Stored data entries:
=-=-=

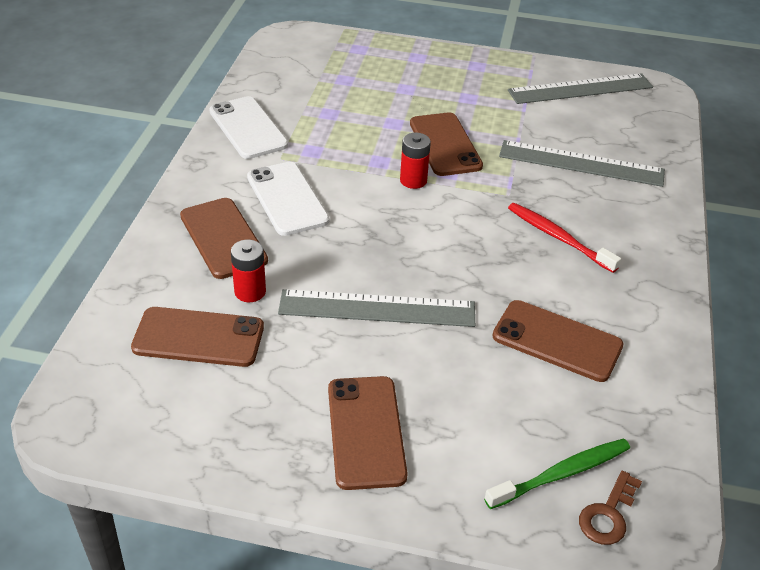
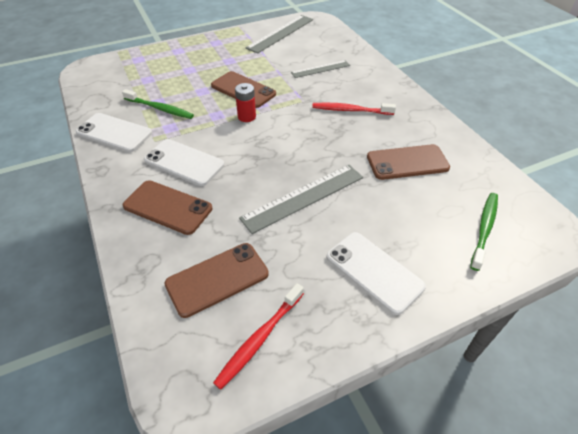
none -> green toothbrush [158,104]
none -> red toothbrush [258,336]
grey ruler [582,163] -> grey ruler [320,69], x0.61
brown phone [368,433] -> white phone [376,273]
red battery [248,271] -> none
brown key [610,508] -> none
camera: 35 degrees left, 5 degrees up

=-=-=

Work required | Skipping the pictures, transcribe each line above exactly as it appears.

Result of the task |
none -> green toothbrush [158,104]
none -> red toothbrush [258,336]
grey ruler [582,163] -> grey ruler [320,69], x0.61
brown phone [368,433] -> white phone [376,273]
red battery [248,271] -> none
brown key [610,508] -> none
camera: 35 degrees left, 5 degrees up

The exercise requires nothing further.